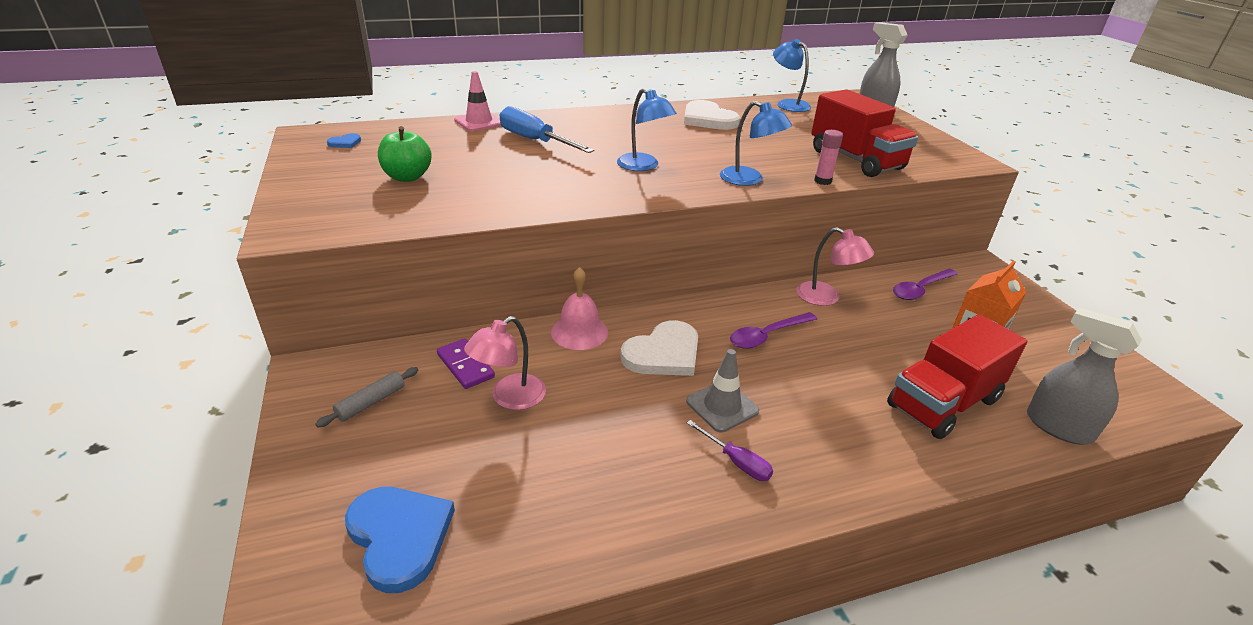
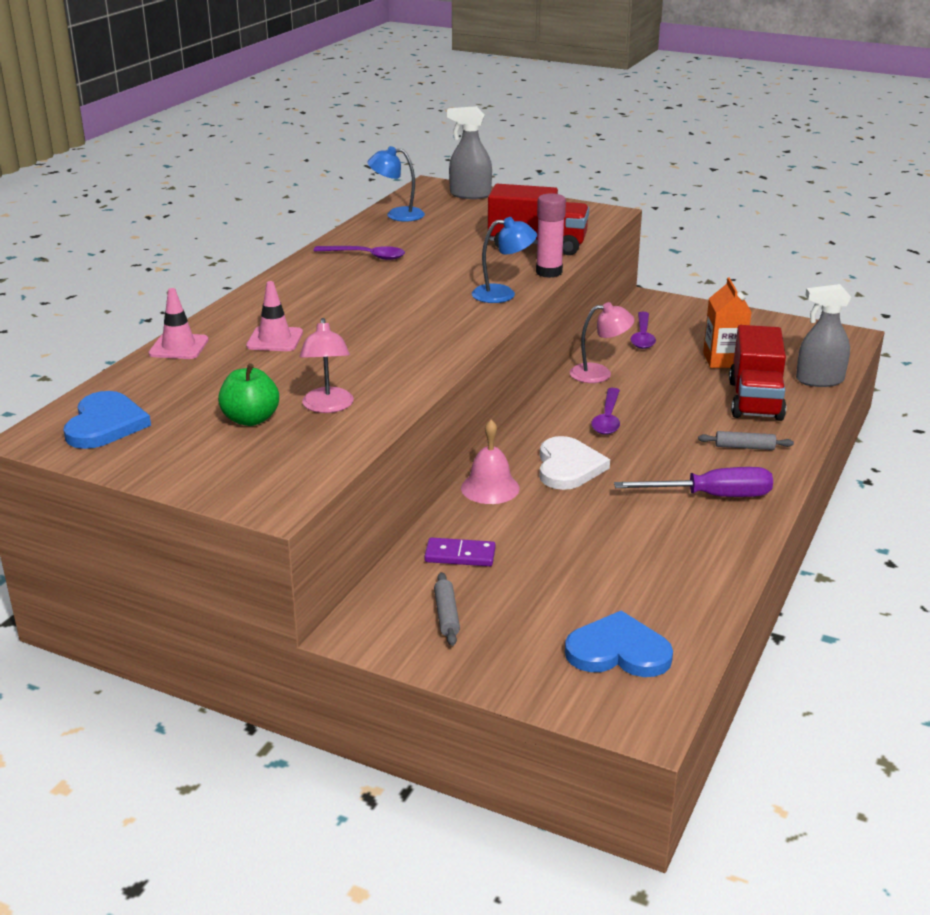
camera: 45 degrees left, 5 degrees down
(345, 143) = (105, 424): blue heart -> blue heart, size x2.26
(510, 398) = (529, 552): pink lamp -> pink lamp (328, 407)
(535, 141) = (275, 339): blue screwdriver -> pink traffic cone
(643, 166) = (410, 319): blue lamp -> none
(708, 119) = (366, 256): white heart -> purple spoon
(722, 406) = (655, 474): grey traffic cone -> none
(736, 462) = (711, 496): purple screwdriver -> purple screwdriver, size x1.85
(822, 181) = (549, 272): pink glue stick -> pink glue stick, size x1.59
(853, 439) = (744, 447): none -> grey rolling pin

• _Problem requirements_
Set down exactly, and only, the lines from the one containing "(722, 406) = (655, 474): grey" to the final line of the data.

• _Solution to the exercise_
(722, 406) = (655, 474): grey traffic cone -> none
(736, 462) = (711, 496): purple screwdriver -> purple screwdriver, size x1.85
(822, 181) = (549, 272): pink glue stick -> pink glue stick, size x1.59
(853, 439) = (744, 447): none -> grey rolling pin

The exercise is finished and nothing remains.